WRITTEN PROBLEM: Copy out word for word the stretch of the material below from the line containing "slushy (566, 829)" through the line containing "The width and height of the screenshot is (924, 1308). In", including both of those lines.

== SOURCE DATA

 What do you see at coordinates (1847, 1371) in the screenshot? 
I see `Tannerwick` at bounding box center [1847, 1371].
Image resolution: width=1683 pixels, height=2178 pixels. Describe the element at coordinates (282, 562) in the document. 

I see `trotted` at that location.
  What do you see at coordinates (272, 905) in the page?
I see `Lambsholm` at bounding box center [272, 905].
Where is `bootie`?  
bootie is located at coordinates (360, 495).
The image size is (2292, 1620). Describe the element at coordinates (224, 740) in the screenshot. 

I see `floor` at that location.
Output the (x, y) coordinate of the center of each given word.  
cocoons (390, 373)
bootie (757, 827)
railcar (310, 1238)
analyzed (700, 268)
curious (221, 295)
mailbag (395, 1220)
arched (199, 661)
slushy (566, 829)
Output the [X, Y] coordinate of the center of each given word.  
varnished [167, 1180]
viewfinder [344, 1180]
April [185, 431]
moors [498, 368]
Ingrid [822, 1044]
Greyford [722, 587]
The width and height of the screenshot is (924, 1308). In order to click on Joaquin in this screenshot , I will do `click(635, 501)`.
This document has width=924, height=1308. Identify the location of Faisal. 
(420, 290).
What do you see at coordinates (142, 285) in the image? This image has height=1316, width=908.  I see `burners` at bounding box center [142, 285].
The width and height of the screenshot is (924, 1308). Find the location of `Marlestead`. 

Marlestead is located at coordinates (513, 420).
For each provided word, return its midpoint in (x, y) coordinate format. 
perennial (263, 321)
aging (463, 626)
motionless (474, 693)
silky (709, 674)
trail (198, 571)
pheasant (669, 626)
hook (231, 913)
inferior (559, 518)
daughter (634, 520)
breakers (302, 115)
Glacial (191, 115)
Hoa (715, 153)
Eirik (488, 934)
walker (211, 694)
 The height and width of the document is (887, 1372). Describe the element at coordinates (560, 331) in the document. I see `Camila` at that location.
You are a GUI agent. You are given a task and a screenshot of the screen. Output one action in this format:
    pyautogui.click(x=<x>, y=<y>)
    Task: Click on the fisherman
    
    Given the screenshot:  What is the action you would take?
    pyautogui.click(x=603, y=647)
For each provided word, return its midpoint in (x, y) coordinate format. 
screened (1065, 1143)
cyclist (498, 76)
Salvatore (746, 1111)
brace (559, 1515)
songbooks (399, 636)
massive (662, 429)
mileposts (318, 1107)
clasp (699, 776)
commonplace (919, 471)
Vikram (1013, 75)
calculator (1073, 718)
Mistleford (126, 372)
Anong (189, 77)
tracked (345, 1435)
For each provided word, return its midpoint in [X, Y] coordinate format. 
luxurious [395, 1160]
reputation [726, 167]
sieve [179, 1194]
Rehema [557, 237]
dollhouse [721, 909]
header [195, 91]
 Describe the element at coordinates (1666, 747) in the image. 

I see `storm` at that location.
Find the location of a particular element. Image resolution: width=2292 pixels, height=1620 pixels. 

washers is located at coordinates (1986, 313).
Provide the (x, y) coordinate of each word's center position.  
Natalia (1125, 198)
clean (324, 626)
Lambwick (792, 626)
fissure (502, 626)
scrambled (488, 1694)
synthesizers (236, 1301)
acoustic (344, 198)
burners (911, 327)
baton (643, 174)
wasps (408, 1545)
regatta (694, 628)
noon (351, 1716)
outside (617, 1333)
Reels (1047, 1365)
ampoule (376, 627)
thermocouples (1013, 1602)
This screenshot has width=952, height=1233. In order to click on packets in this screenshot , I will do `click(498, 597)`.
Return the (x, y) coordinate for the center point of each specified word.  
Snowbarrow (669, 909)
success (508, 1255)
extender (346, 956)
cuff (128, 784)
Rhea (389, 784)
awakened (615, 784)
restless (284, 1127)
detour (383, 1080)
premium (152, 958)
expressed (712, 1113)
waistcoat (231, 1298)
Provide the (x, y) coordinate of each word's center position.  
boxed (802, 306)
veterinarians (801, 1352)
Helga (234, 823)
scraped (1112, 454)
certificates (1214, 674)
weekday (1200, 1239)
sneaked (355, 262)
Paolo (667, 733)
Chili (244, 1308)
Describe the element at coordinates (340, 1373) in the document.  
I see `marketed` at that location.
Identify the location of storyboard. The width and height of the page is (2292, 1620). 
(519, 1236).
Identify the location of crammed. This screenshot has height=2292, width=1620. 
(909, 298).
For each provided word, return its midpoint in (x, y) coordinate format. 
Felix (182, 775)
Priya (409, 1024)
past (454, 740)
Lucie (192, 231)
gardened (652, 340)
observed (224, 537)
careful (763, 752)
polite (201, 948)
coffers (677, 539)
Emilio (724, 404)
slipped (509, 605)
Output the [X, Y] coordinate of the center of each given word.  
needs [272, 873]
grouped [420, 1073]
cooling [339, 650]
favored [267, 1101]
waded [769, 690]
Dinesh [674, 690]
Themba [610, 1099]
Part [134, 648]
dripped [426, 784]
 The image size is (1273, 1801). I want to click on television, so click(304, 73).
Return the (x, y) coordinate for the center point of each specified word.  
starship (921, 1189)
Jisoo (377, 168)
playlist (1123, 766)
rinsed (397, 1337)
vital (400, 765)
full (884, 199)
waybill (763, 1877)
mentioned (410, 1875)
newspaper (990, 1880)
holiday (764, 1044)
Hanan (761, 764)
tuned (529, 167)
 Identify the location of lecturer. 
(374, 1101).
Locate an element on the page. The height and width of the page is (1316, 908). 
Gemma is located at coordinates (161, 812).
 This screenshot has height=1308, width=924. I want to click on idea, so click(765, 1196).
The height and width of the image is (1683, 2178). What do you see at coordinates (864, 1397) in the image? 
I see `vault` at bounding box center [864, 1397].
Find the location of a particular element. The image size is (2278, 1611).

====

RESULT:
slushy (566, 829)
Output the [X, Y] coordinate of the center of each given word.  
varnished [167, 1180]
viewfinder [344, 1180]
April [185, 431]
moors [498, 368]
Ingrid [822, 1044]
Greyford [722, 587]
The width and height of the screenshot is (924, 1308). In order to click on Joaquin in this screenshot , I will do `click(635, 501)`.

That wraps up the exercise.